#### DATASET CONTENT
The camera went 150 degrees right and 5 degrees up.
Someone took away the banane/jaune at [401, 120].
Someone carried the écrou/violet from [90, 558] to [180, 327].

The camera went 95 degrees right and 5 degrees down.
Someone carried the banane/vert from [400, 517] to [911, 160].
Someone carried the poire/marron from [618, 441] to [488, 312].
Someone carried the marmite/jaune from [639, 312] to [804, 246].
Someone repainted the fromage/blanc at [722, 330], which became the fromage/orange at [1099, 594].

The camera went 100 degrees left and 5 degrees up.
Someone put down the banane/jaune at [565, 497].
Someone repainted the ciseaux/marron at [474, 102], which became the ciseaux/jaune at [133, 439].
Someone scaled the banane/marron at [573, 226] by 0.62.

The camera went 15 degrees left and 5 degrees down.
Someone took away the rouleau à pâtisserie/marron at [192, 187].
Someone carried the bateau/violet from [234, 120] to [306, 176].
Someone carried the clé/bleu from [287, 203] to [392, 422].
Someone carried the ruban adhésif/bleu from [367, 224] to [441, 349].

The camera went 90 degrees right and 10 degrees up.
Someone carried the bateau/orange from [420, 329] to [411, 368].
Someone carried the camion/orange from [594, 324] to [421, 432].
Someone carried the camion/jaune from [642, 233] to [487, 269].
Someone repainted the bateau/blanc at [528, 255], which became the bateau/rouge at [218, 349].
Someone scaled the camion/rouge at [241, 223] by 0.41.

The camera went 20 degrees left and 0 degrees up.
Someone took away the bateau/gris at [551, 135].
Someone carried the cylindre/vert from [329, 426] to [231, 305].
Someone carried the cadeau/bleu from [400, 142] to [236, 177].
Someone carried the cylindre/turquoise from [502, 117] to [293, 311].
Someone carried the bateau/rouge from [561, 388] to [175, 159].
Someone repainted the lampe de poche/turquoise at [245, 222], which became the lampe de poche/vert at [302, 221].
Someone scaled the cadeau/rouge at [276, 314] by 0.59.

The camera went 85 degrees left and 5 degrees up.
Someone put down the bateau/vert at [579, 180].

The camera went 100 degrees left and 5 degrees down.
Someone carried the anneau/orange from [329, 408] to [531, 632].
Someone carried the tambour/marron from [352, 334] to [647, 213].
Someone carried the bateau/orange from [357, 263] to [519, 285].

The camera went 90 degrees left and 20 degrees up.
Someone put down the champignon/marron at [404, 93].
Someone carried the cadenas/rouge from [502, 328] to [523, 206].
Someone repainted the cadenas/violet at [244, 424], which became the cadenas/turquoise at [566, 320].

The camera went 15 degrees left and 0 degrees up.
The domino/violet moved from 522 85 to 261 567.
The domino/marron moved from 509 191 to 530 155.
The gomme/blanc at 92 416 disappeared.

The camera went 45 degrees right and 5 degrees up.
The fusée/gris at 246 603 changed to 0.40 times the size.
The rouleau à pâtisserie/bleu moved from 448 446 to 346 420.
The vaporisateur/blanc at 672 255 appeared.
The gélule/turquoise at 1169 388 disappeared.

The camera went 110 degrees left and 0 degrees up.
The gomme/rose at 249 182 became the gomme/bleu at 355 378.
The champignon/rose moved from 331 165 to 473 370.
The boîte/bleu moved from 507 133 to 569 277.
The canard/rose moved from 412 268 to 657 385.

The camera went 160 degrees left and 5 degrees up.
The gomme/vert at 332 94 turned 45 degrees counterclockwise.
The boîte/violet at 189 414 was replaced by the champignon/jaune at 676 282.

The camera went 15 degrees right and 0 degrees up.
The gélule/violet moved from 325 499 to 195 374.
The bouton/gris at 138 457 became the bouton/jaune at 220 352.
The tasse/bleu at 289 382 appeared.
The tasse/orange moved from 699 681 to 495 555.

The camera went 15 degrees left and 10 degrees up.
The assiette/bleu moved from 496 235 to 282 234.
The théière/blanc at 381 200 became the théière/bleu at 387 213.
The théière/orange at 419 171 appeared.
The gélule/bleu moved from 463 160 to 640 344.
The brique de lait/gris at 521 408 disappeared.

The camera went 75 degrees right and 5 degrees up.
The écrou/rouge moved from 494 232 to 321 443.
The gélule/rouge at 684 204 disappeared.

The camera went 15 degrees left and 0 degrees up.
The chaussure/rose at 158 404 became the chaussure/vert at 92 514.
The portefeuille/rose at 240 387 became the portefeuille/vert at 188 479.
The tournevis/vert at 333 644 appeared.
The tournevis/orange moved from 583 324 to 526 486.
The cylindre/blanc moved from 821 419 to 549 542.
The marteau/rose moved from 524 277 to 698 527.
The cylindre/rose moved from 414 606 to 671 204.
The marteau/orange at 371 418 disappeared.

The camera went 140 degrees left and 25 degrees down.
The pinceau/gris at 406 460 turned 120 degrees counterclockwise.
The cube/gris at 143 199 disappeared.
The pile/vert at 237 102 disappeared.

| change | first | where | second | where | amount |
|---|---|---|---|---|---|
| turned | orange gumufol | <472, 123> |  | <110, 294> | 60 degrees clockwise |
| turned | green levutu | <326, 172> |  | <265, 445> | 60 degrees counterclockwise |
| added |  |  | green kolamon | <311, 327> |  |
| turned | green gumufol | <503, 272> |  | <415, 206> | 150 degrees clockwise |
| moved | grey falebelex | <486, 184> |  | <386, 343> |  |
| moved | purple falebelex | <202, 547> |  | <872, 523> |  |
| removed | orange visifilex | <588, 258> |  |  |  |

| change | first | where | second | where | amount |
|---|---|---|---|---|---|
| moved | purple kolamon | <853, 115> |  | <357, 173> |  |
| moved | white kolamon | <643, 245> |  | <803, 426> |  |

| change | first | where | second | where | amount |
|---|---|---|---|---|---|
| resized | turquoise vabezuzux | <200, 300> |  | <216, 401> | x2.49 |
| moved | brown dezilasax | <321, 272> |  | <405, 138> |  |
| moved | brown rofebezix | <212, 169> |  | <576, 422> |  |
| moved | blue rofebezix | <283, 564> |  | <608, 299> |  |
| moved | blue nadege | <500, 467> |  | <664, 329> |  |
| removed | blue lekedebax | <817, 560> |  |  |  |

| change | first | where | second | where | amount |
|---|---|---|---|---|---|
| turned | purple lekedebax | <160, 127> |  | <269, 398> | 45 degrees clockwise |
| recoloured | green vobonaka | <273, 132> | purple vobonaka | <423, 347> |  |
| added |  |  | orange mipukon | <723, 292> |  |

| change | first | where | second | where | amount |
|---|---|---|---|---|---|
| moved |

#### EXERCISE PROMPT
Set down the records again, exactly.

#### REPLY
The camera went 150 degrees right and 5 degrees up.
Someone took away the banane/jaune at [401, 120].
Someone carried the écrou/violet from [90, 558] to [180, 327].

The camera went 95 degrees right and 5 degrees down.
Someone carried the banane/vert from [400, 517] to [911, 160].
Someone carried the poire/marron from [618, 441] to [488, 312].
Someone carried the marmite/jaune from [639, 312] to [804, 246].
Someone repainted the fromage/blanc at [722, 330], which became the fromage/orange at [1099, 594].

The camera went 100 degrees left and 5 degrees up.
Someone put down the banane/jaune at [565, 497].
Someone repainted the ciseaux/marron at [474, 102], which became the ciseaux/jaune at [133, 439].
Someone scaled the banane/marron at [573, 226] by 0.62.

The camera went 15 degrees left and 5 degrees down.
Someone took away the rouleau à pâtisserie/marron at [192, 187].
Someone carried the bateau/violet from [234, 120] to [306, 176].
Someone carried the clé/bleu from [287, 203] to [392, 422].
Someone carried the ruban adhésif/bleu from [367, 224] to [441, 349].

The camera went 90 degrees right and 10 degrees up.
Someone carried the bateau/orange from [420, 329] to [411, 368].
Someone carried the camion/orange from [594, 324] to [421, 432].
Someone carried the camion/jaune from [642, 233] to [487, 269].
Someone repainted the bateau/blanc at [528, 255], which became the bateau/rouge at [218, 349].
Someone scaled the camion/rouge at [241, 223] by 0.41.

The camera went 20 degrees left and 0 degrees up.
Someone took away the bateau/gris at [551, 135].
Someone carried the cylindre/vert from [329, 426] to [231, 305].
Someone carried the cadeau/bleu from [400, 142] to [236, 177].
Someone carried the cylindre/turquoise from [502, 117] to [293, 311].
Someone carried the bateau/rouge from [561, 388] to [175, 159].
Someone repainted the lampe de poche/turquoise at [245, 222], which became the lampe de poche/vert at [302, 221].
Someone scaled the cadeau/rouge at [276, 314] by 0.59.

The camera went 85 degrees left and 5 degrees up.
Someone put down the bateau/vert at [579, 180].

The camera went 100 degrees left and 5 degrees down.
Someone carried the anneau/orange from [329, 408] to [531, 632].
Someone carried the tambour/marron from [352, 334] to [647, 213].
Someone carried the bateau/orange from [357, 263] to [519, 285].

The camera went 90 degrees left and 20 degrees up.
Someone put down the champignon/marron at [404, 93].
Someone carried the cadenas/rouge from [502, 328] to [523, 206].
Someone repainted the cadenas/violet at [244, 424], which became the cadenas/turquoise at [566, 320].

The camera went 15 degrees left and 0 degrees up.
The domino/violet moved from 522 85 to 261 567.
The domino/marron moved from 509 191 to 530 155.
The gomme/blanc at 92 416 disappeared.

The camera went 45 degrees right and 5 degrees up.
The fusée/gris at 246 603 changed to 0.40 times the size.
The rouleau à pâtisserie/bleu moved from 448 446 to 346 420.
The vaporisateur/blanc at 672 255 appeared.
The gélule/turquoise at 1169 388 disappeared.

The camera went 110 degrees left and 0 degrees up.
The gomme/rose at 249 182 became the gomme/bleu at 355 378.
The champignon/rose moved from 331 165 to 473 370.
The boîte/bleu moved from 507 133 to 569 277.
The canard/rose moved from 412 268 to 657 385.

The camera went 160 degrees left and 5 degrees up.
The gomme/vert at 332 94 turned 45 degrees counterclockwise.
The boîte/violet at 189 414 was replaced by the champignon/jaune at 676 282.

The camera went 15 degrees right and 0 degrees up.
The gélule/violet moved from 325 499 to 195 374.
The bouton/gris at 138 457 became the bouton/jaune at 220 352.
The tasse/bleu at 289 382 appeared.
The tasse/orange moved from 699 681 to 495 555.

The camera went 15 degrees left and 10 degrees up.
The assiette/bleu moved from 496 235 to 282 234.
The théière/blanc at 381 200 became the théière/bleu at 387 213.
The théière/orange at 419 171 appeared.
The gélule/bleu moved from 463 160 to 640 344.
The brique de lait/gris at 521 408 disappeared.

The camera went 75 degrees right and 5 degrees up.
The écrou/rouge moved from 494 232 to 321 443.
The gélule/rouge at 684 204 disappeared.

The camera went 15 degrees left and 0 degrees up.
The chaussure/rose at 158 404 became the chaussure/vert at 92 514.
The portefeuille/rose at 240 387 became the portefeuille/vert at 188 479.
The tournevis/vert at 333 644 appeared.
The tournevis/orange moved from 583 324 to 526 486.
The cylindre/blanc moved from 821 419 to 549 542.
The marteau/rose moved from 524 277 to 698 527.
The cylindre/rose moved from 414 606 to 671 204.
The marteau/orange at 371 418 disappeared.

The camera went 140 degrees left and 25 degrees down.
The pinceau/gris at 406 460 turned 120 degrees counterclockwise.
The cube/gris at 143 199 disappeared.
The pile/vert at 237 102 disappeared.

| change | first | where | second | where | amount |
|---|---|---|---|---|---|
| turned | orange gumufol | <472, 123> |  | <110, 294> | 60 degrees clockwise |
| turned | green levutu | <326, 172> |  | <265, 445> | 60 degrees counterclockwise |
| added |  |  | green kolamon | <311, 327> |  |
| turned | green gumufol | <503, 272> |  | <415, 206> | 150 degrees clockwise |
| moved | grey falebelex | <486, 184> |  | <386, 343> |  |
| moved | purple falebelex | <202, 547> |  | <872, 523> |  |
| removed | orange visifilex | <588, 258> |  |  |  |

| change | first | where | second | where | amount |
|---|---|---|---|---|---|
| moved | purple kolamon | <853, 115> |  | <357, 173> |  |
| moved | white kolamon | <643, 245> |  | <803, 426> |  |

| change | first | where | second | where | amount |
|---|---|---|---|---|---|
| resized | turquoise vabezuzux | <200, 300> |  | <216, 401> | x2.49 |
| moved | brown dezilasax | <321, 272> |  | <405, 138> |  |
| moved | brown rofebezix | <212, 169> |  | <576, 422> |  |
| moved | blue rofebezix | <283, 564> |  | <608, 299> |  |
| moved | blue nadege | <500, 467> |  | <664, 329> |  |
| removed | blue lekedebax | <817, 560> |  |  |  |

| change | first | where | second | where | amount |
|---|---|---|---|---|---|
| turned | purple lekedebax | <160, 127> |  | <269, 398> | 45 degrees clockwise |
| recoloured | green vobonaka | <273, 132> | purple vobonaka | <423, 347> |  |
| added |  |  | orange mipukon | <723, 292> |  |

| change | first | where | second | where | amount |
|---|---|---|---|---|---|
| moved |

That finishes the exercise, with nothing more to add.